[Object transformation records]
────────────────────────────────────────

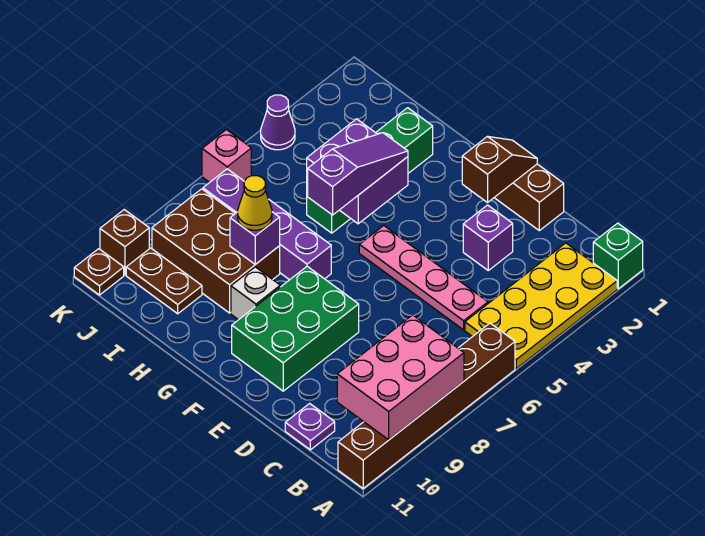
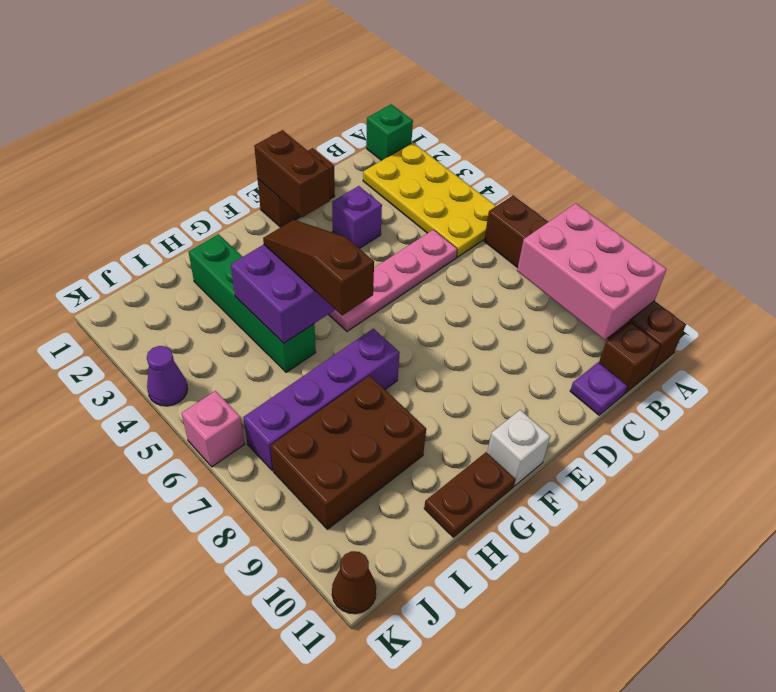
brown slope E1:E2 level 2 top 2 -> brown brick E1:E2 level 2
green brick E8:F10 level 1 -> none
purple slope G4:G6 level 3 top 6 -> brown slope G4:G6 level 3 top 6
white brick G9 level 1 -> white brick F11 level 1
purple brick H8 level 2 -> none
yellow cone H8 level 3 -> none
brown plate I10:J10 level 1 -> brown plate G11:H11 level 1
brown brick K10 level 1 -> brown brick B11 level 1
brown plate K11 level 1 -> brown cone K11 level 1

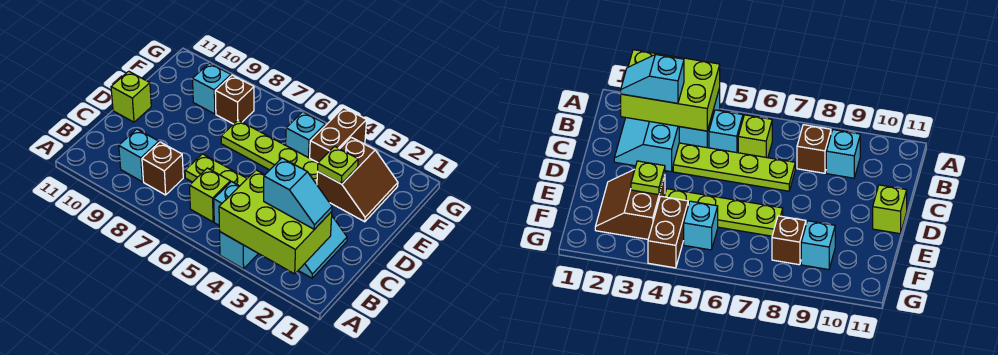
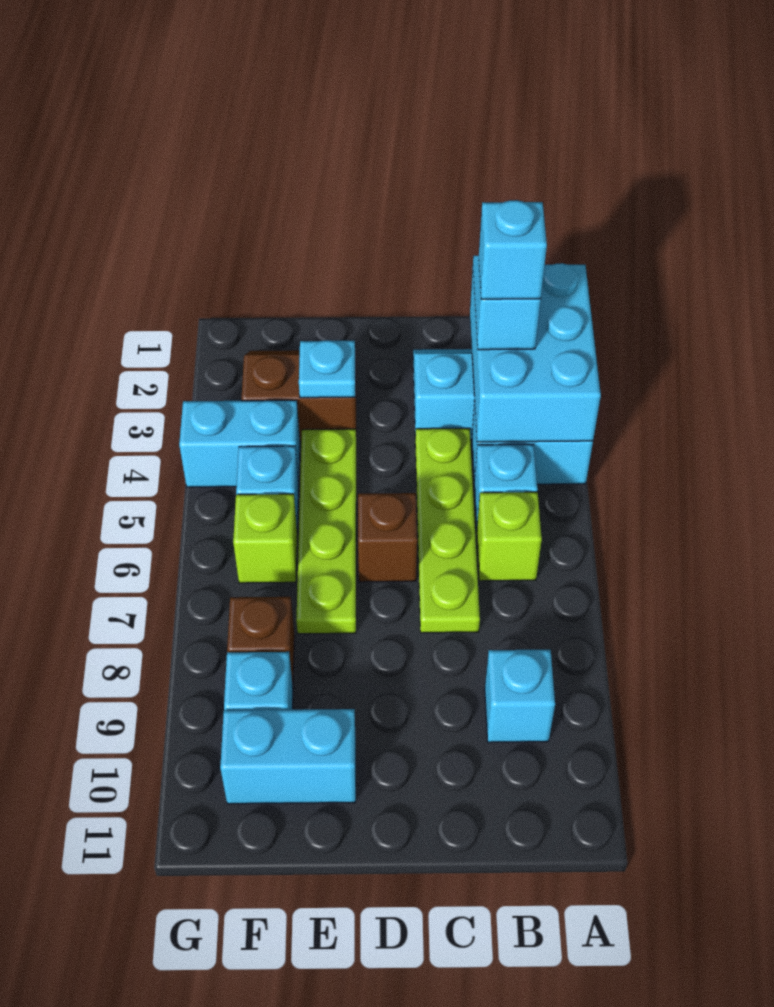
lime brick A2:B4 level 2 -> cyan brick A2:B4 level 2
none -> cyan brick B3 level 4
brown brick B8 level 1 -> brown brick D6 level 1
lime brick D11 level 1 -> lime brick F6 level 1
lime plate E3 level 2 -> cyan plate E3 level 2
none -> cyan brick E10:F10 level 1
brown brick F4:G4 level 1 -> cyan brick F4:G4 level 1

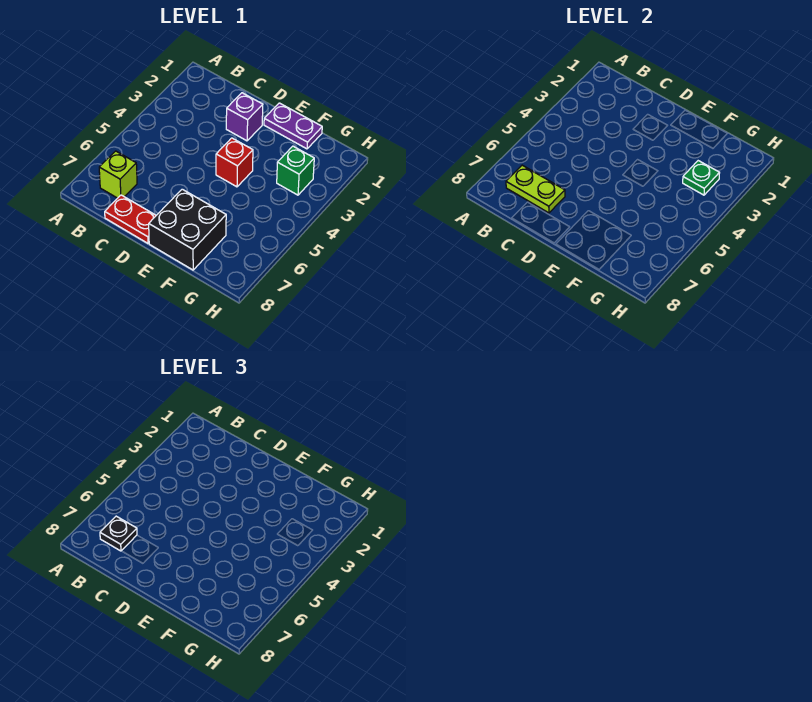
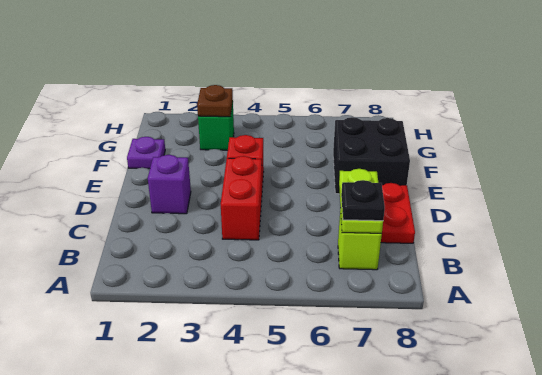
none -> red brick C4:D4 level 1
purple plate E1:F1 level 1 -> purple plate F1 level 1
green plate G3 level 2 -> brown plate G3 level 2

────────────────────────────────────────

* Task to carry out:
Omit the pictures, and please restate word for word the lines running from the line with "green brick E8:F10 level 1 -> none" to the end of the entries.

* Solution:
green brick E8:F10 level 1 -> none
purple slope G4:G6 level 3 top 6 -> brown slope G4:G6 level 3 top 6
white brick G9 level 1 -> white brick F11 level 1
purple brick H8 level 2 -> none
yellow cone H8 level 3 -> none
brown plate I10:J10 level 1 -> brown plate G11:H11 level 1
brown brick K10 level 1 -> brown brick B11 level 1
brown plate K11 level 1 -> brown cone K11 level 1

lime brick A2:B4 level 2 -> cyan brick A2:B4 level 2
none -> cyan brick B3 level 4
brown brick B8 level 1 -> brown brick D6 level 1
lime brick D11 level 1 -> lime brick F6 level 1
lime plate E3 level 2 -> cyan plate E3 level 2
none -> cyan brick E10:F10 level 1
brown brick F4:G4 level 1 -> cyan brick F4:G4 level 1

none -> red brick C4:D4 level 1
purple plate E1:F1 level 1 -> purple plate F1 level 1
green plate G3 level 2 -> brown plate G3 level 2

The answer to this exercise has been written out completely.